> [Directions] For each line of the listing that holds "brązowy", show the full line.

> [Information supplied]
::::::::

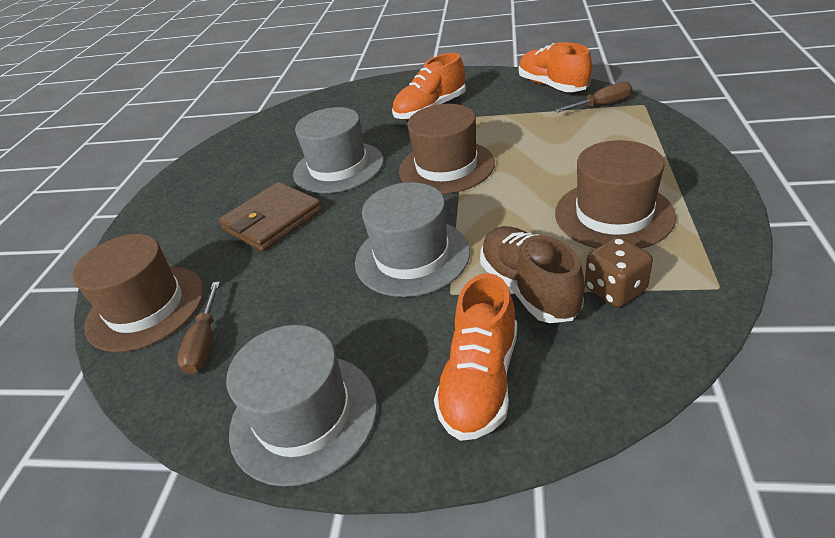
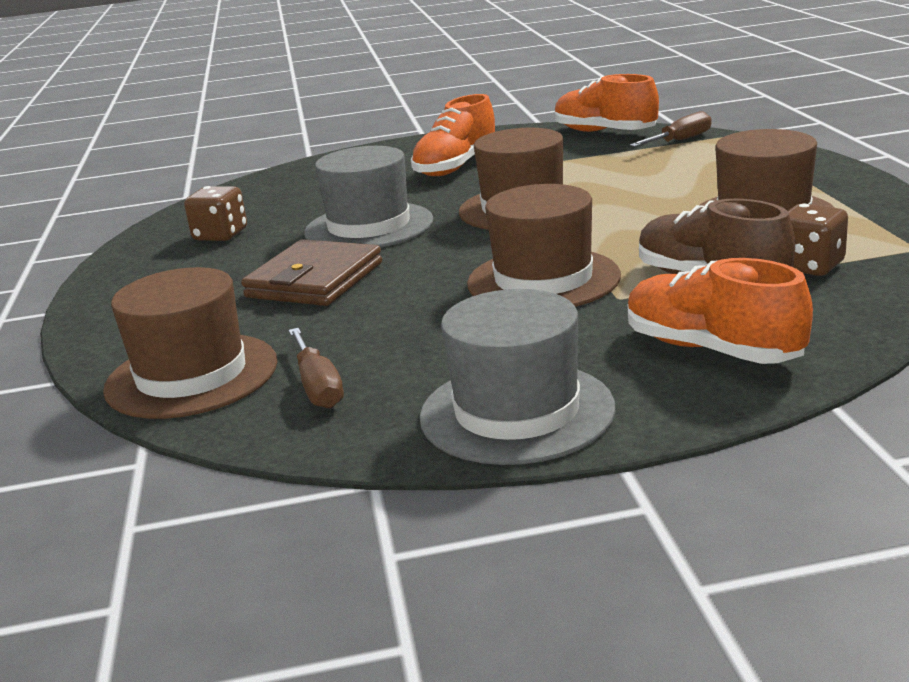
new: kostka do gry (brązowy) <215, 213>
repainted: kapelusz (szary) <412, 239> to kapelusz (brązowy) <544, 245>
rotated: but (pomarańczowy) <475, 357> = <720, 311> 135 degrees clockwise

::::::::

> [Solution to this task]
new: kostka do gry (brązowy) <215, 213>
repainted: kapelusz (szary) <412, 239> to kapelusz (brązowy) <544, 245>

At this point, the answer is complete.